» **Exercise description**: Please retype the records below exactly as they appear, leaving out every picture.

» **Extracted records**:
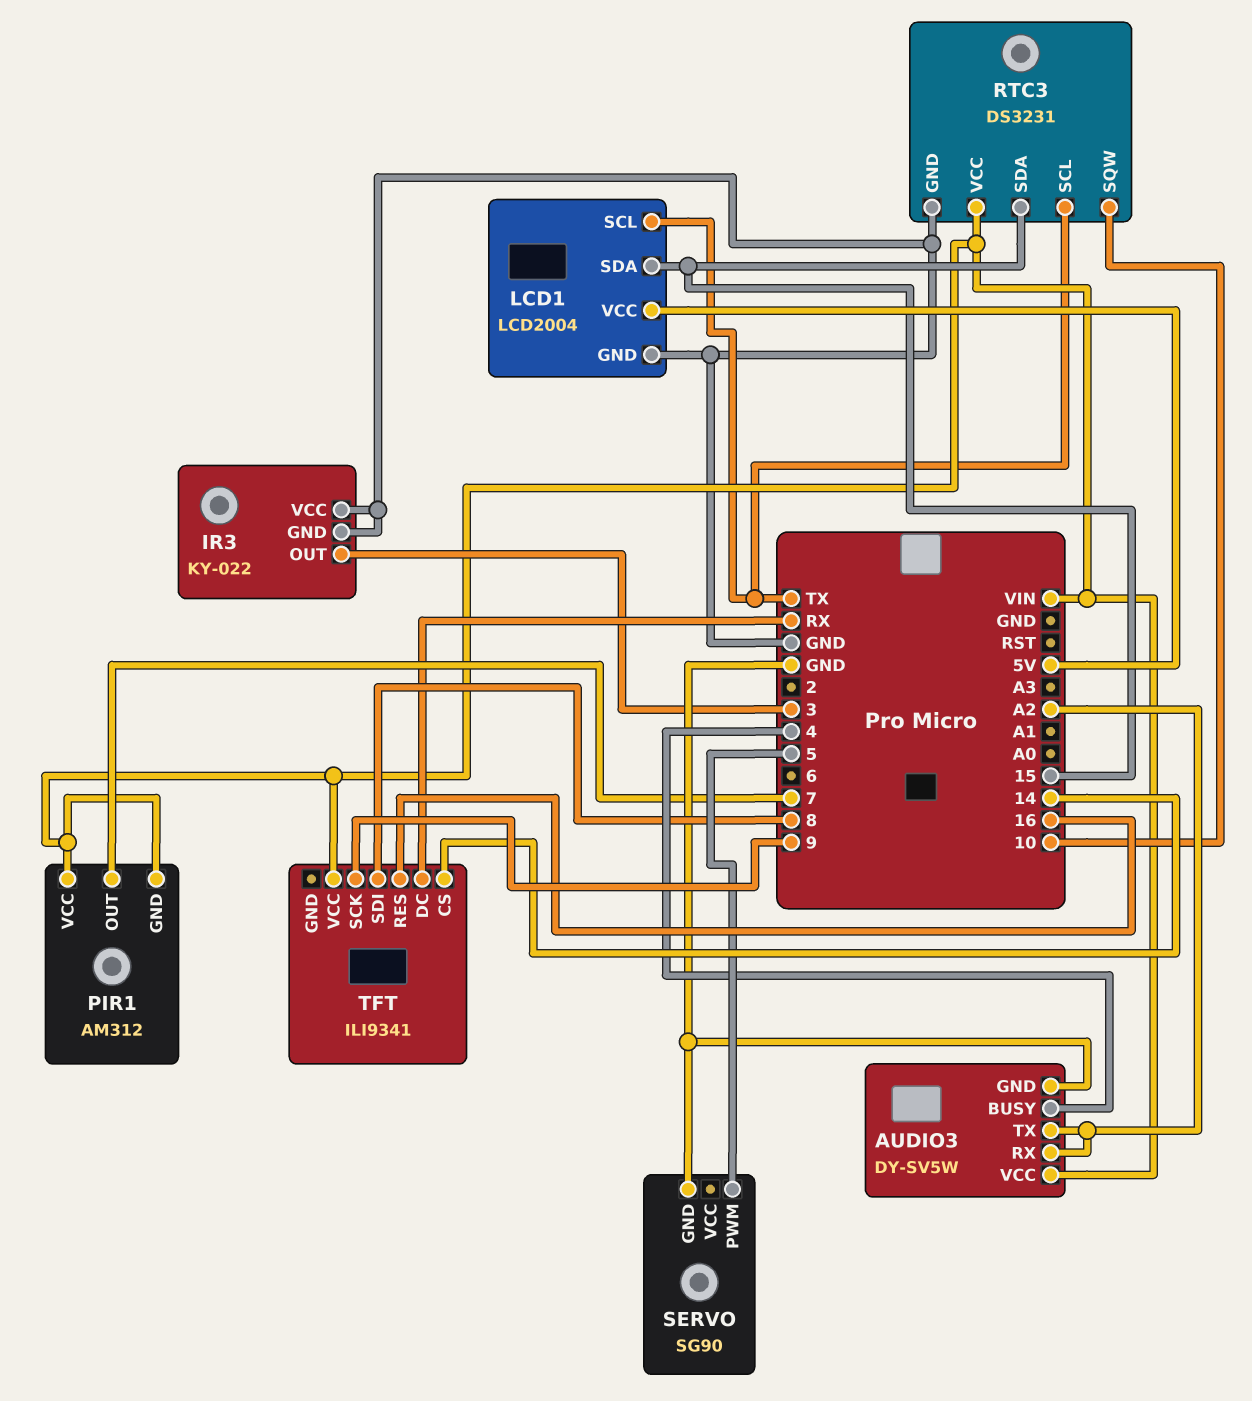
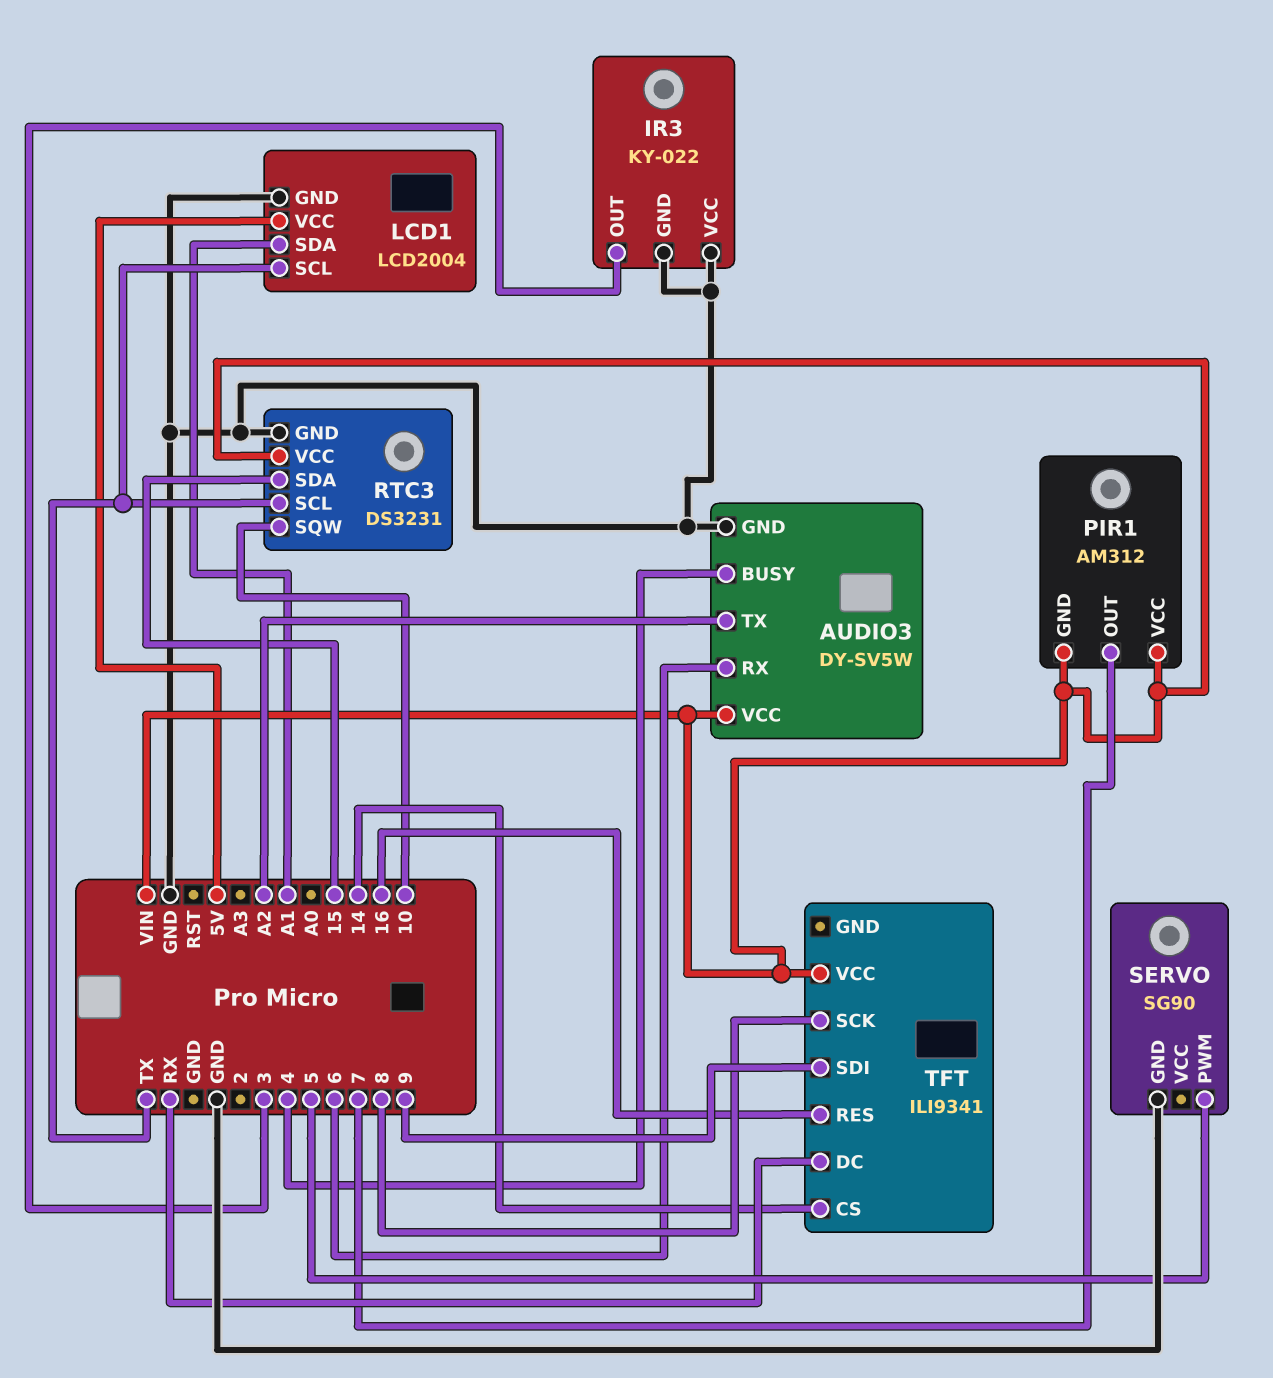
AUDIO3 pin RX: A2 -> 6
LCD1 pin SDA: 15 -> A1
TFT pin SCK: 9 -> 8
TFT pin SDI: 8 -> 9

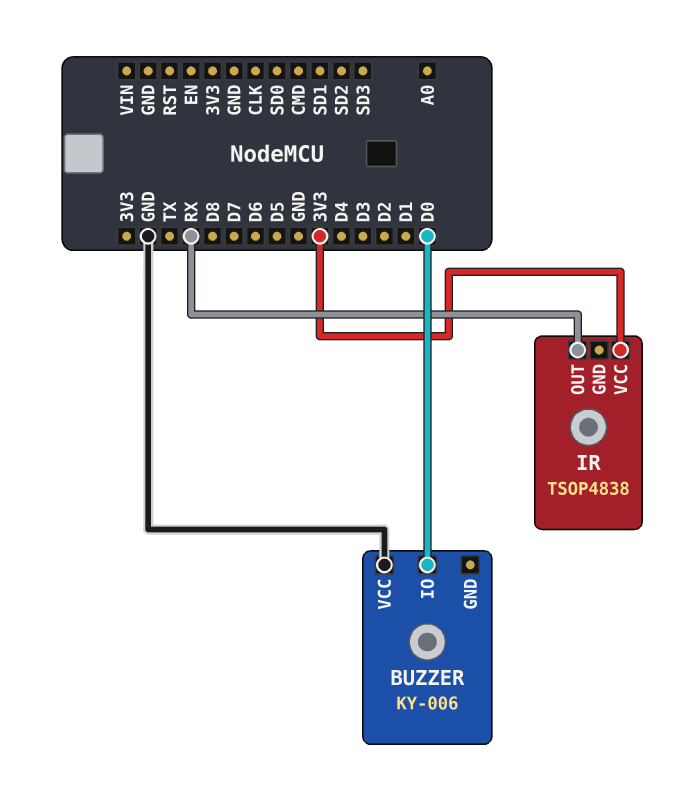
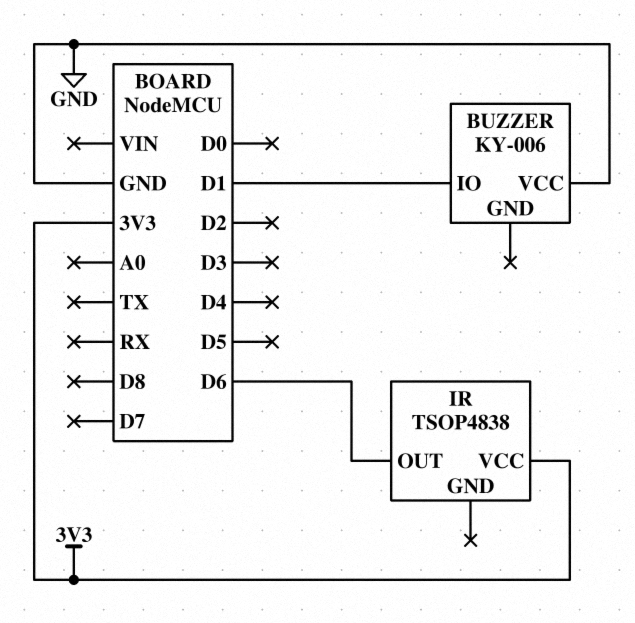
BUZZER pin IO: D0 -> D1
IR pin OUT: RX -> D6

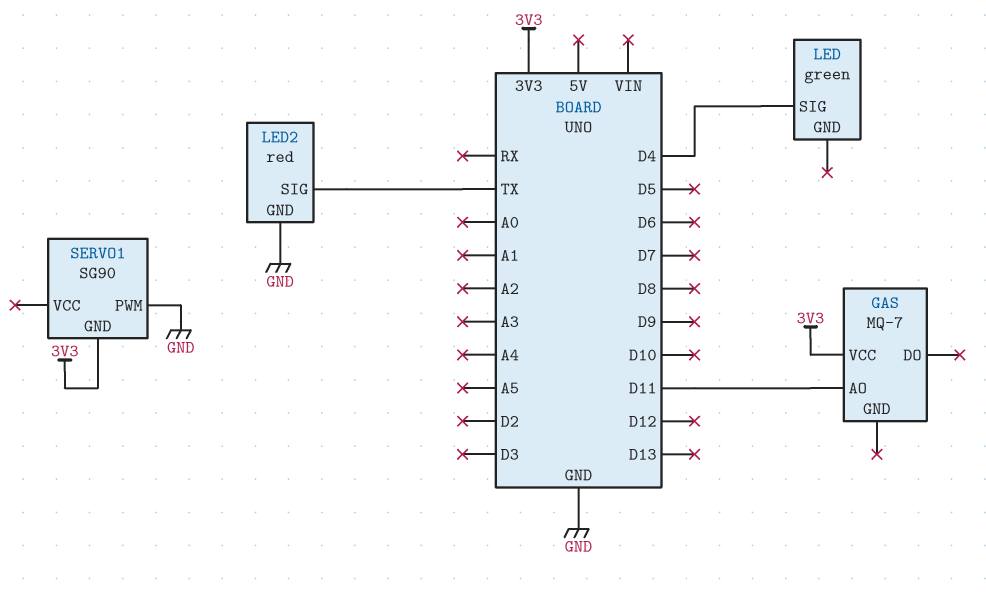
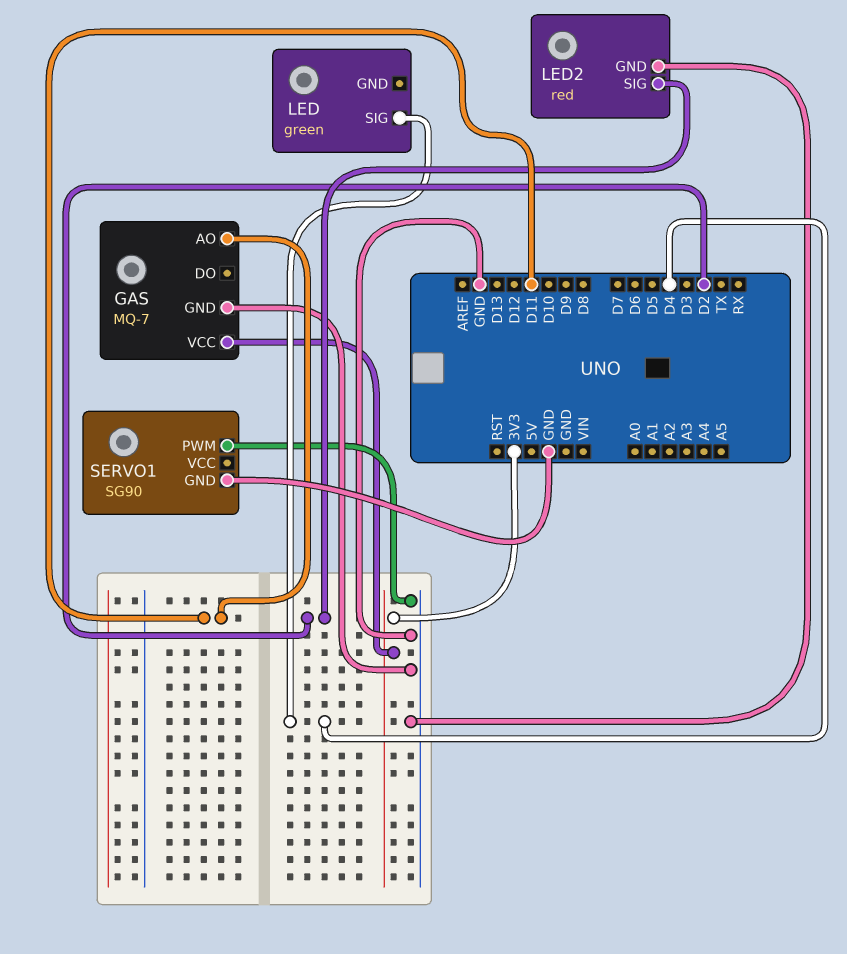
GAS pin GND: none -> GND
LED2 pin SIG: TX -> D2
SERVO1 pin GND: 3V3 -> GND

» **Answer section**:
AUDIO3 pin RX: A2 -> 6
LCD1 pin SDA: 15 -> A1
TFT pin SCK: 9 -> 8
TFT pin SDI: 8 -> 9

BUZZER pin IO: D0 -> D1
IR pin OUT: RX -> D6

GAS pin GND: none -> GND
LED2 pin SIG: TX -> D2
SERVO1 pin GND: 3V3 -> GND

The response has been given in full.